■ Work required ■
If a record holds a picture, omit the picture, but copy everything else below exactly.

++++

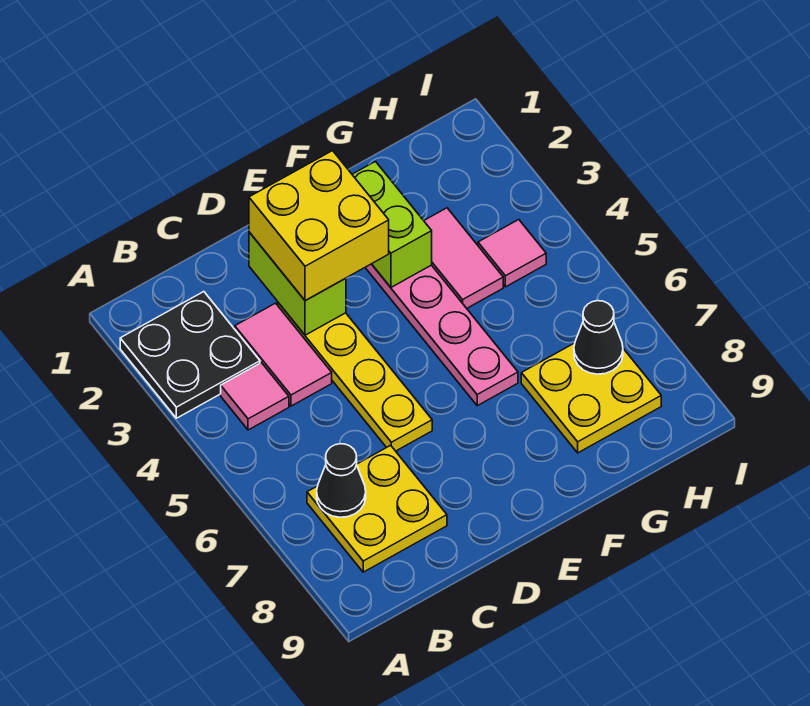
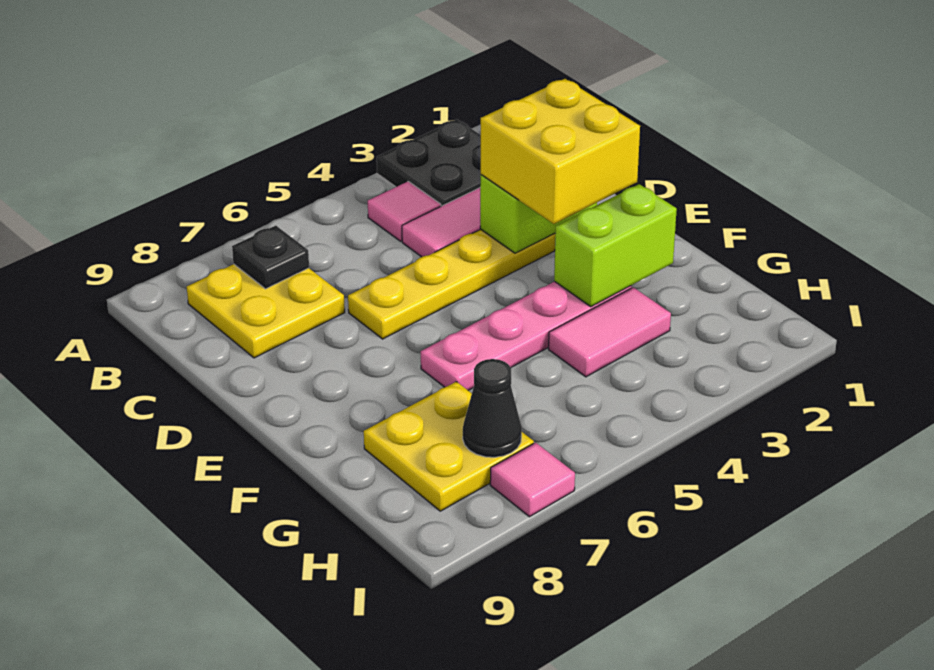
black 1x1 cone [317,444,366,517] -> black 1x1 plate [232,226,309,289]
pink 1x1 tile [478,220,546,287] -> pink 1x1 tile moved to [490,442,575,517]

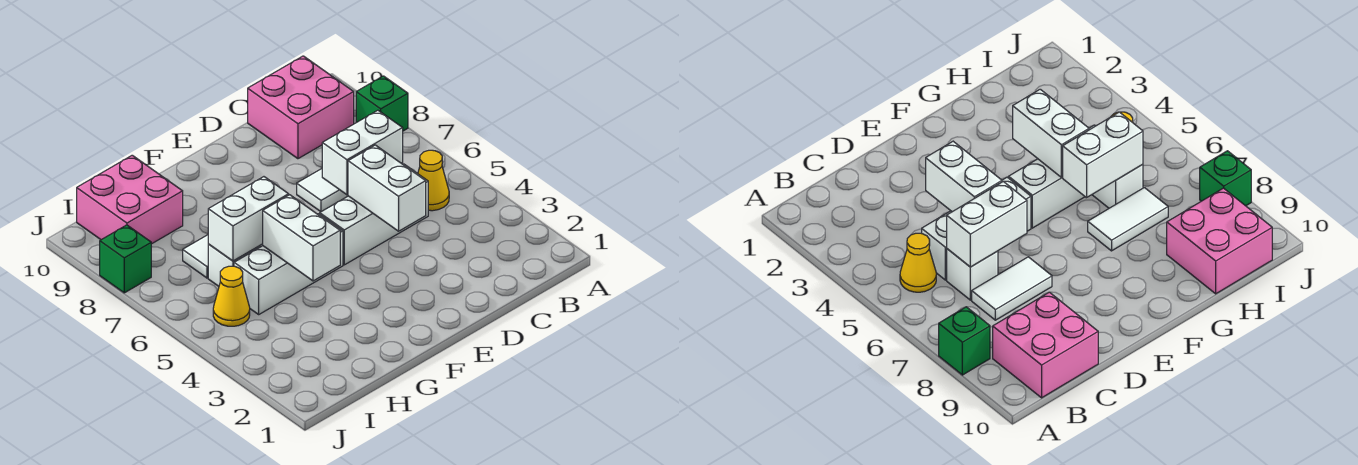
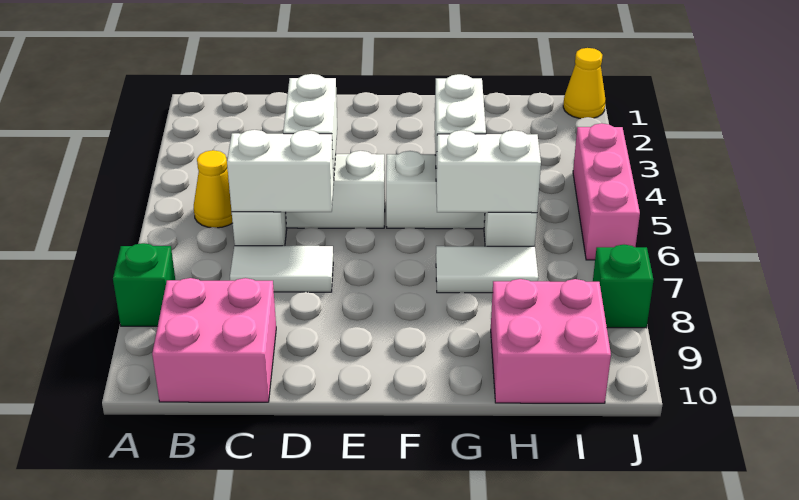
yellow 1x1 cone [213,266,250,326] -> yellow 1x1 cone moved to [563,48,606,119]
none -> pink 1x3 brick [573,123,640,260]

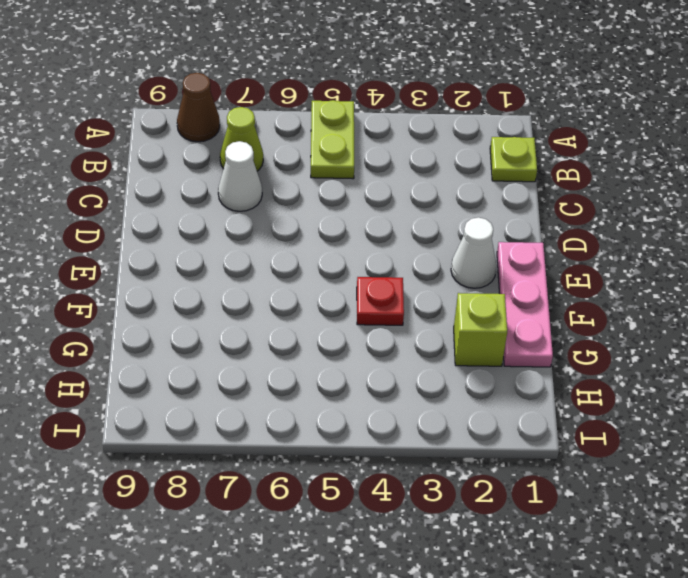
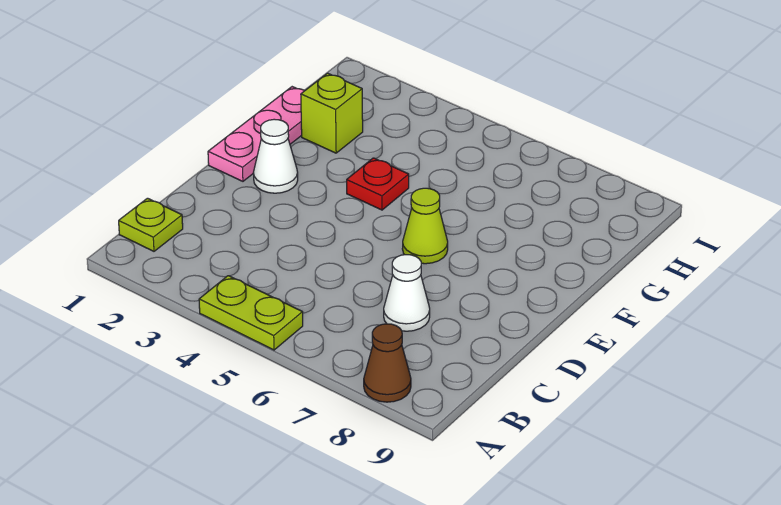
lime 1x2 plate [311,100,354,179] -> lime 1x2 plate turned to [199,276,303,350]
lime 1x1 cone [220,107,263,171] -> lime 1x1 cone moved to [402,188,448,264]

++++

■ Reply to the task ■
black 1x1 cone [317,444,366,517] -> black 1x1 plate [232,226,309,289]
pink 1x1 tile [478,220,546,287] -> pink 1x1 tile moved to [490,442,575,517]

yellow 1x1 cone [213,266,250,326] -> yellow 1x1 cone moved to [563,48,606,119]
none -> pink 1x3 brick [573,123,640,260]

lime 1x2 plate [311,100,354,179] -> lime 1x2 plate turned to [199,276,303,350]
lime 1x1 cone [220,107,263,171] -> lime 1x1 cone moved to [402,188,448,264]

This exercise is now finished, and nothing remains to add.